> _To do_
From the line containing "none -> tan brick G10 level 1" to the last line of the listing, both included, copy every line exactly and drop the pictures.

> _Materials provided_
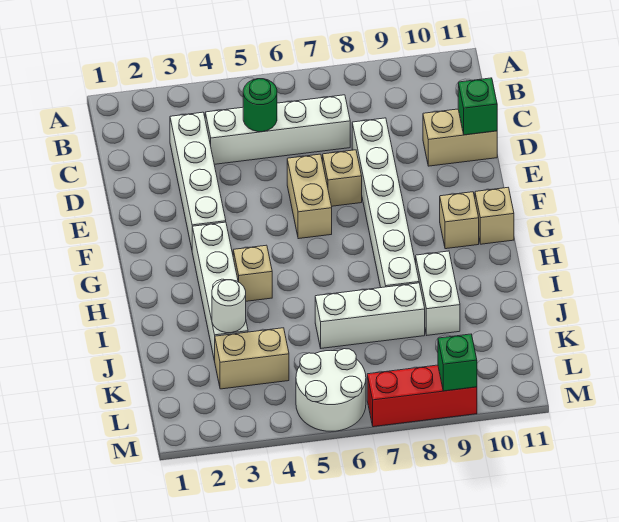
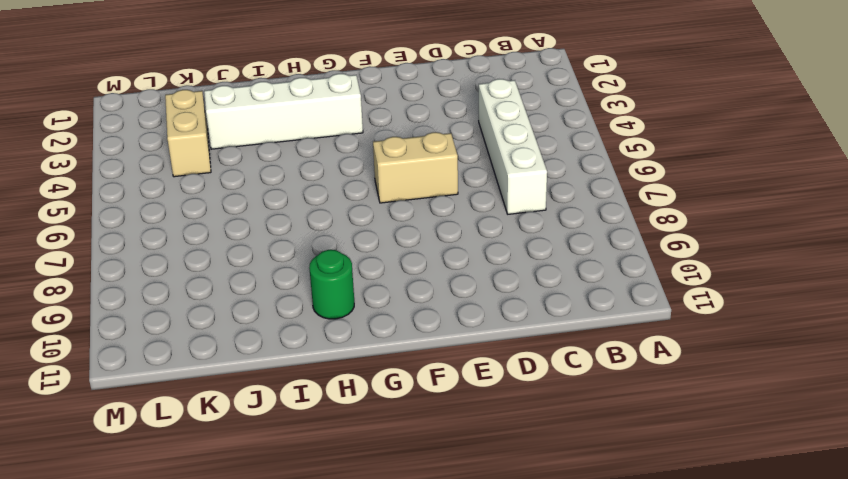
green round brick H10 level 1 -> green round brick C5 level 2
none -> white brick C3:F3 level 1
none -> white brick D8:I8 level 1
none -> tan brick D10:D11 level 1

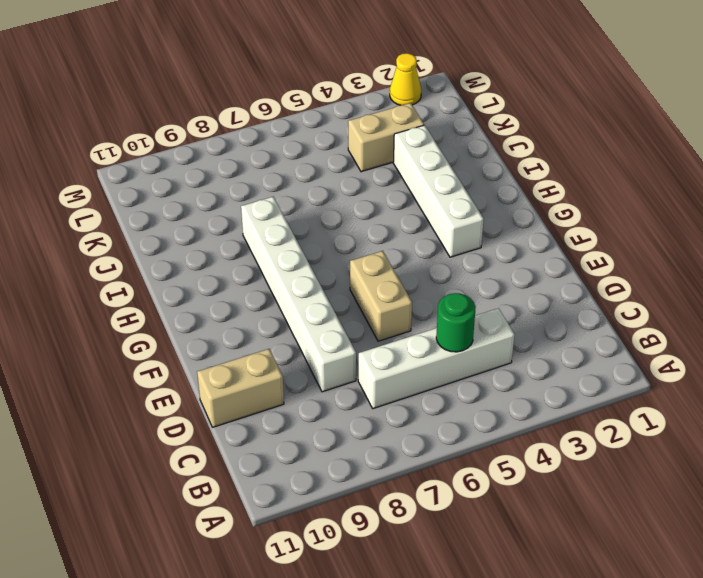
yellow cone M2 level 1 -> none
none -> white brick C3:F3 level 1
none -> tan brick E7 level 1
none -> tan brick G10 level 1

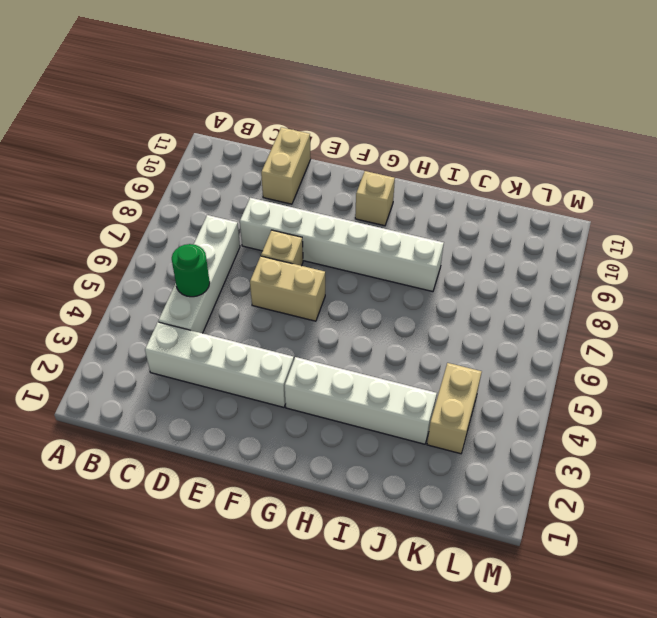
none -> tan brick G11 level 1
none -> tan brick H4 level 1
none -> white brick I9:J9 level 1

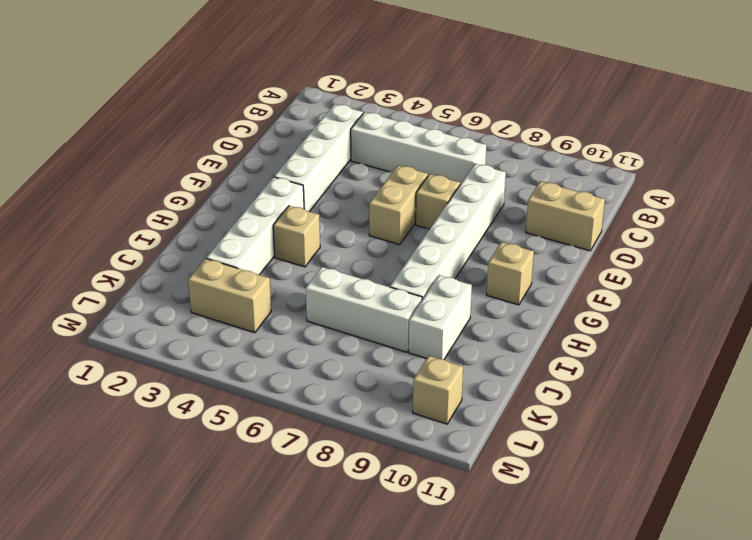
tan brick L10 level 1 -> tan brick G11 level 1
none -> white round brick L5:M6 level 1
none -> red brick M7:M9 level 1
none -> green round brick C5 level 2

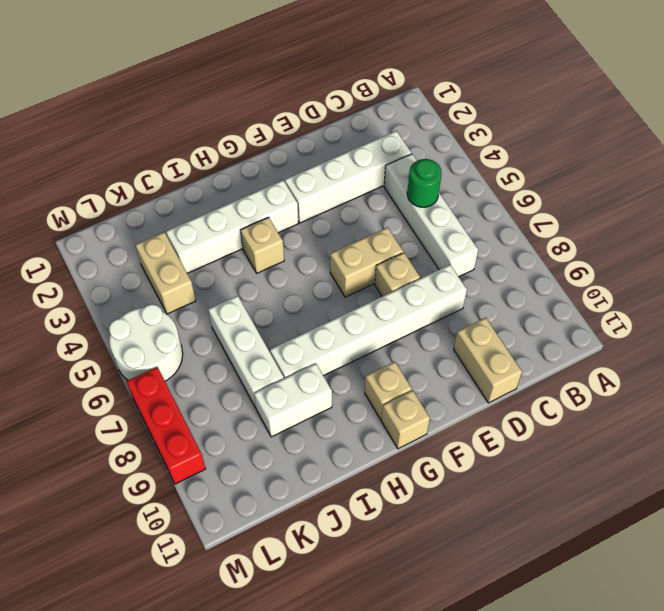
none -> green brick D11 level 2
none -> white round brick J3 level 2
none -> green brick M9 level 2

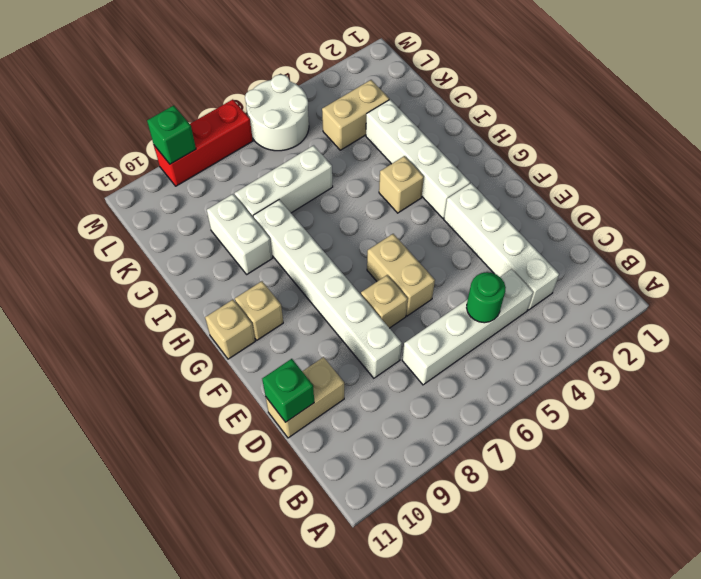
none -> white round brick J3 level 2

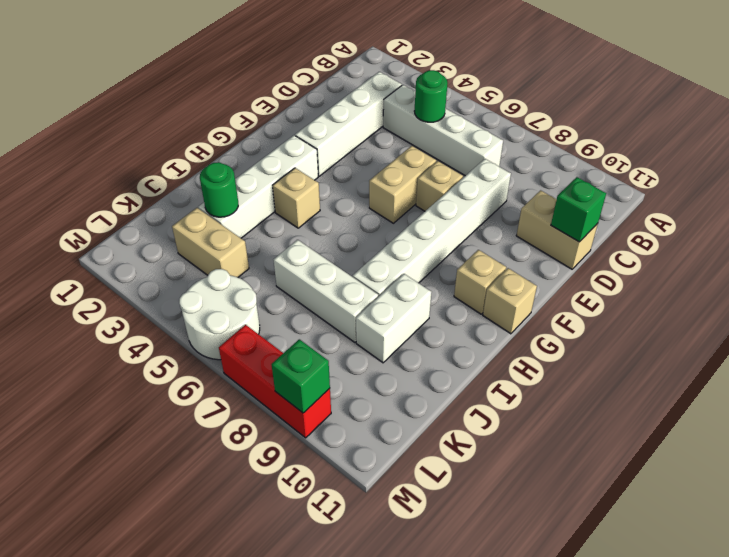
green round brick J3 level 2 -> white round brick J3 level 2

> _Problem solution_
none -> tan brick G10 level 1

none -> tan brick G11 level 1
none -> tan brick H4 level 1
none -> white brick I9:J9 level 1

tan brick L10 level 1 -> tan brick G11 level 1
none -> white round brick L5:M6 level 1
none -> red brick M7:M9 level 1
none -> green round brick C5 level 2

none -> green brick D11 level 2
none -> white round brick J3 level 2
none -> green brick M9 level 2

none -> white round brick J3 level 2

green round brick J3 level 2 -> white round brick J3 level 2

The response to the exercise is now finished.